- ABOUT THIS EXERCISE -
From the first line down to the line containing "lime brick E5:F5", print the records below exactly, leaving every picture out.

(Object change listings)
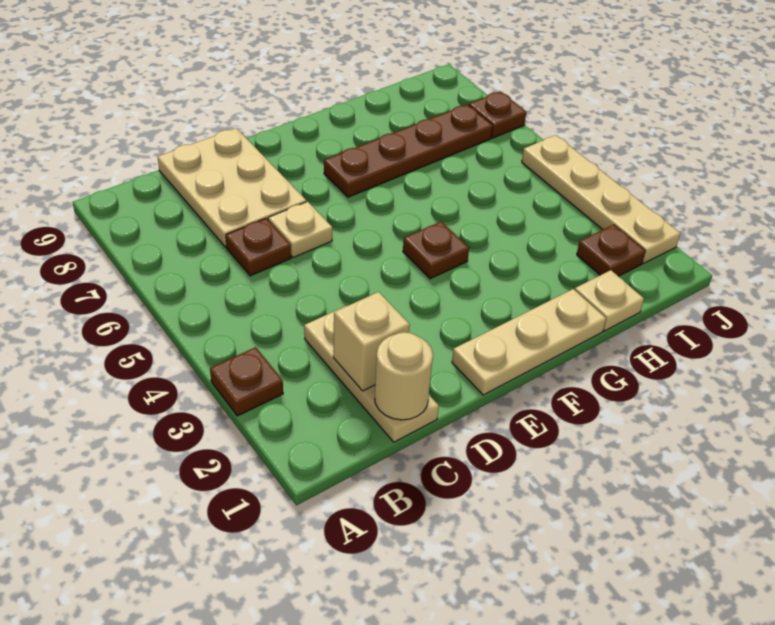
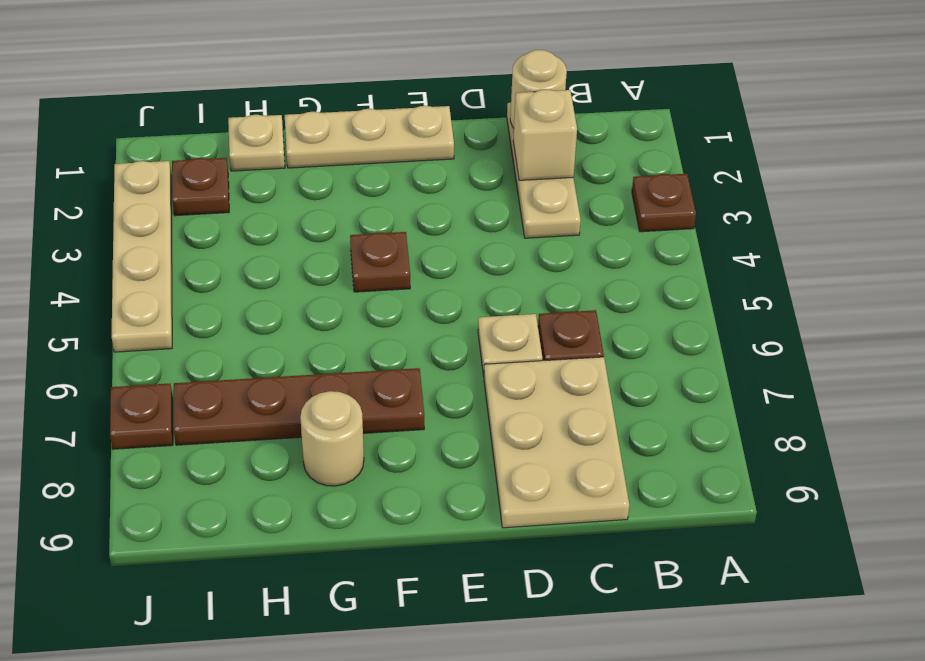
none -> tan round brick G8 level 1

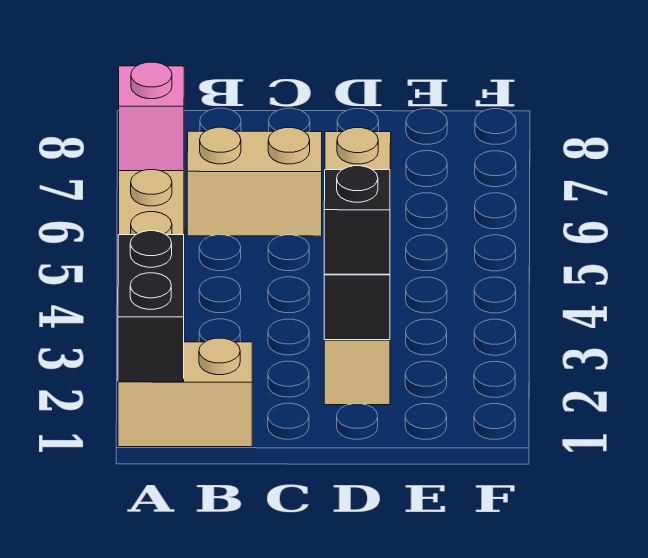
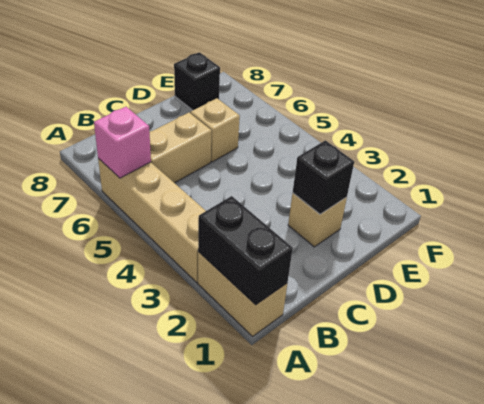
tan brick A1:B1 level 1 -> tan brick A1:A2 level 1
black brick D2 level 3 -> black brick E8 level 1

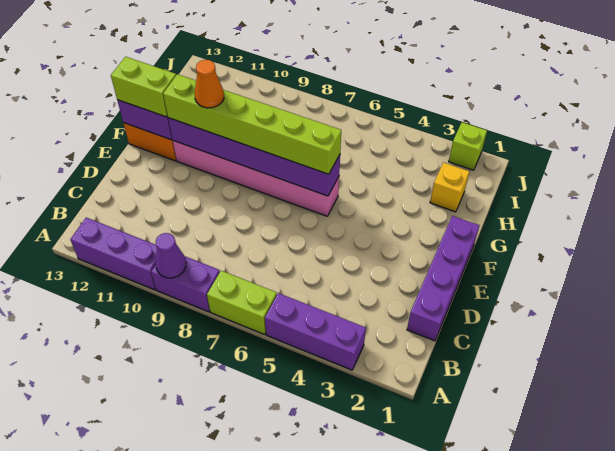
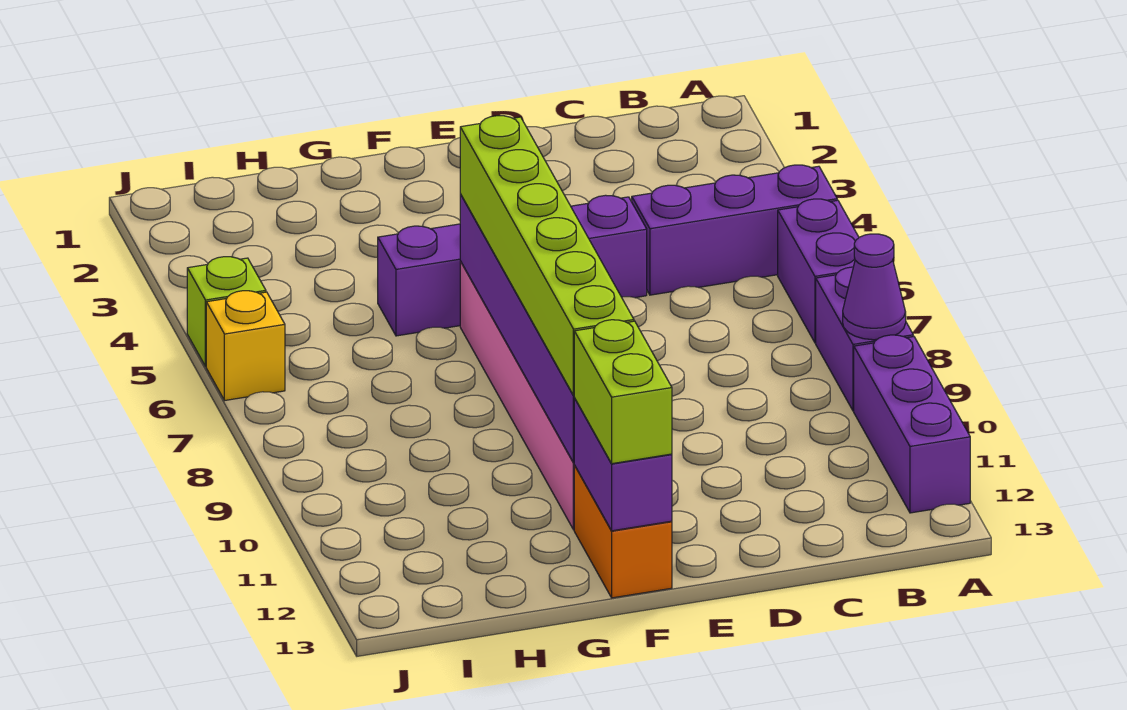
purple brick A3:A5 level 1 -> purple brick A5:C5 level 1
lime brick A6:A7 level 1 -> purple brick A6:A7 level 1
purple brick C1:F1 level 1 -> purple brick D5:G5 level 1
orange cone F10 level 4 -> none
yellow brick H2 level 1 -> yellow brick J6 level 1
lime brick J2 level 1 -> lime brick J5 level 1

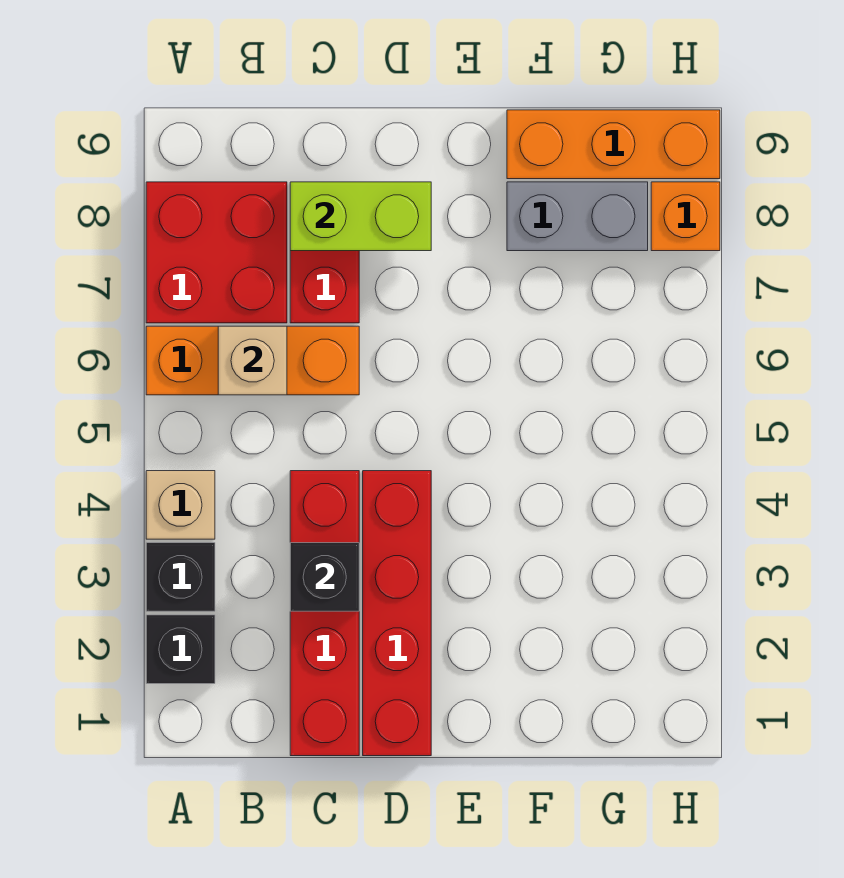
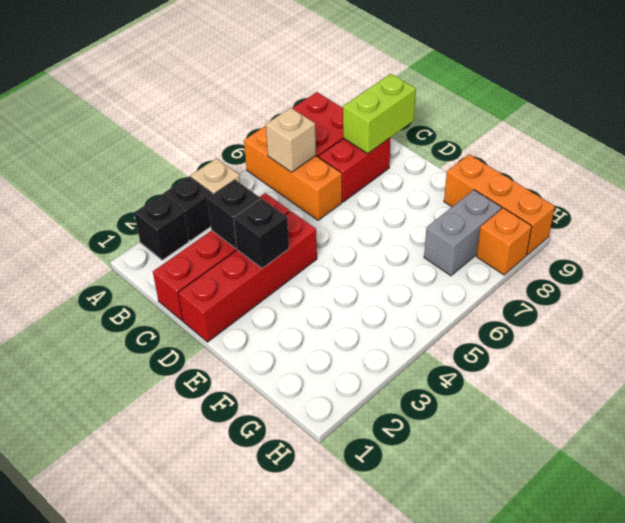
lime brick C8:D8 level 2 -> lime brick C8:C9 level 2
none -> black brick D3 level 2
grey brick F8:G8 level 1 -> grey brick G7:G8 level 1

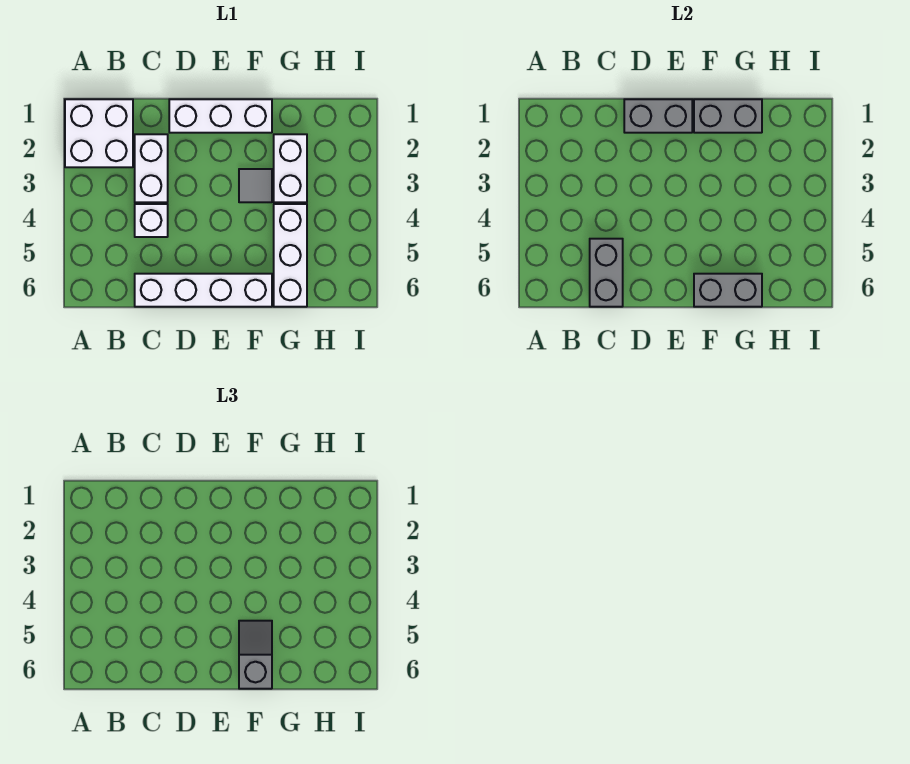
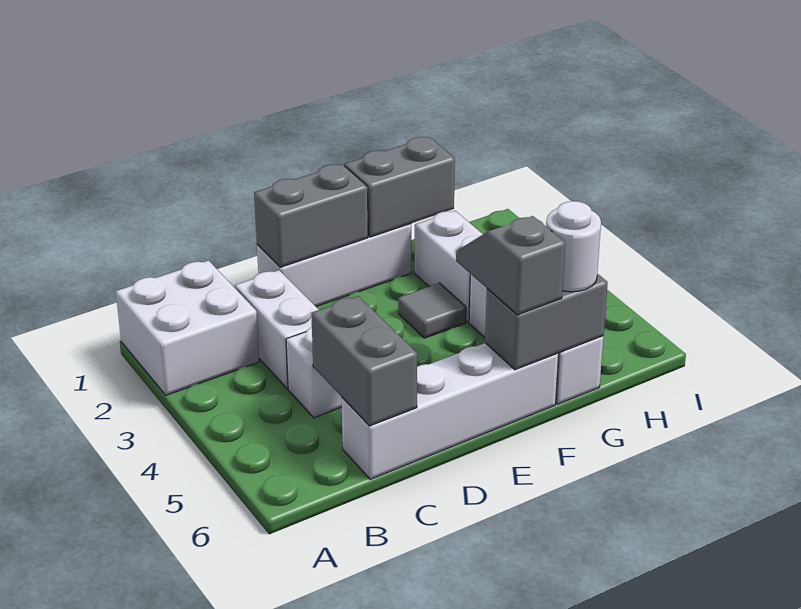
none -> white round brick G6 level 3

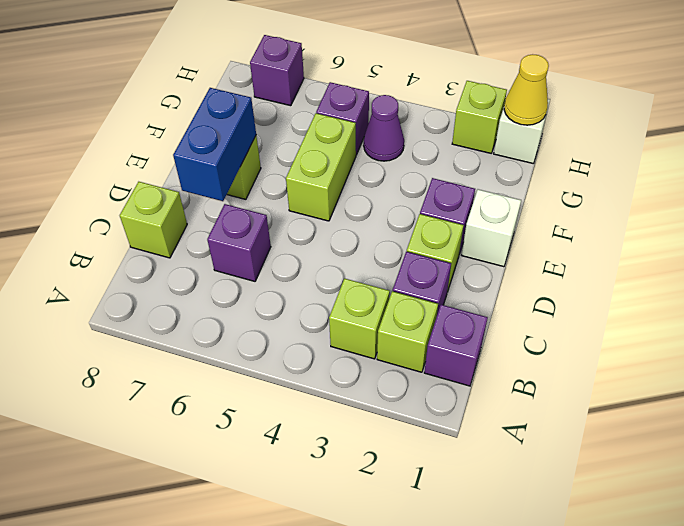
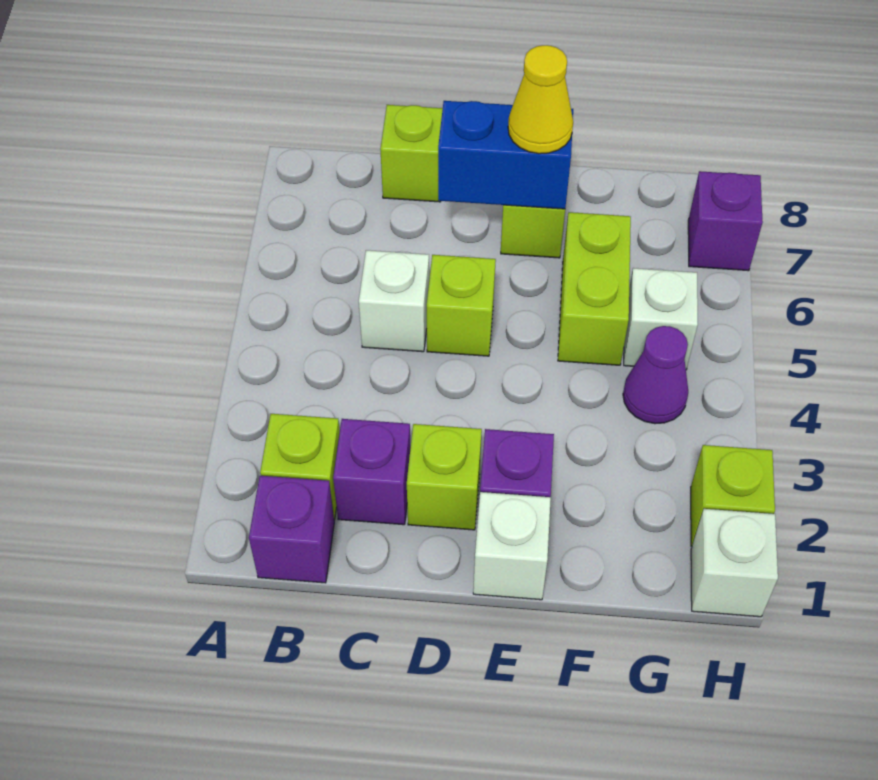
lime brick B3 level 1 -> lime brick D5 level 1
none -> white brick C5 level 1
purple brick C6 level 1 -> none
lime brick E5:F5 level 1 -> lime brick F5:F6 level 1
purple brick G5 level 1 -> white brick G5 level 1
yellow cone H1 level 2 -> yellow cone E7 level 3

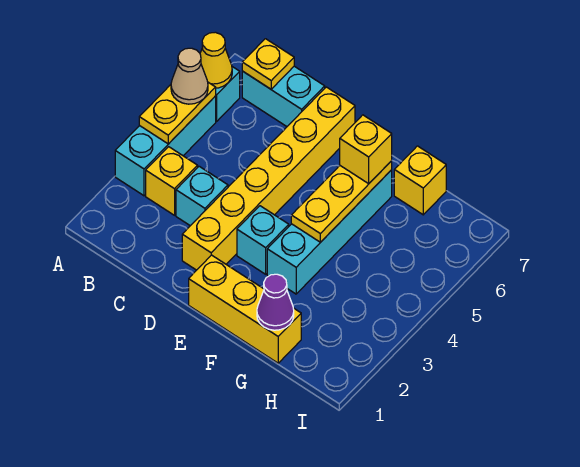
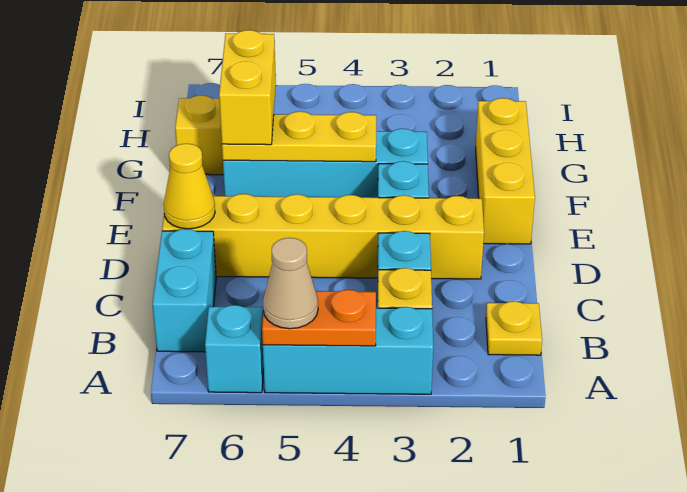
yellow plate A4:A5 level 2 -> orange plate A4:A5 level 2
yellow cone A6 level 2 -> yellow cone D7 level 2
yellow plate B7 level 2 -> yellow plate B1 level 1
yellow brick F6 level 3 -> yellow brick F6:G6 level 3
purple cone G1 level 2 -> none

- TASK RESPONSE -
none -> tan round brick G8 level 1

tan brick A1:B1 level 1 -> tan brick A1:A2 level 1
black brick D2 level 3 -> black brick E8 level 1

purple brick A3:A5 level 1 -> purple brick A5:C5 level 1
lime brick A6:A7 level 1 -> purple brick A6:A7 level 1
purple brick C1:F1 level 1 -> purple brick D5:G5 level 1
orange cone F10 level 4 -> none
yellow brick H2 level 1 -> yellow brick J6 level 1
lime brick J2 level 1 -> lime brick J5 level 1

lime brick C8:D8 level 2 -> lime brick C8:C9 level 2
none -> black brick D3 level 2
grey brick F8:G8 level 1 -> grey brick G7:G8 level 1

none -> white round brick G6 level 3

lime brick B3 level 1 -> lime brick D5 level 1
none -> white brick C5 level 1
purple brick C6 level 1 -> none
lime brick E5:F5 level 1 -> lime brick F5:F6 level 1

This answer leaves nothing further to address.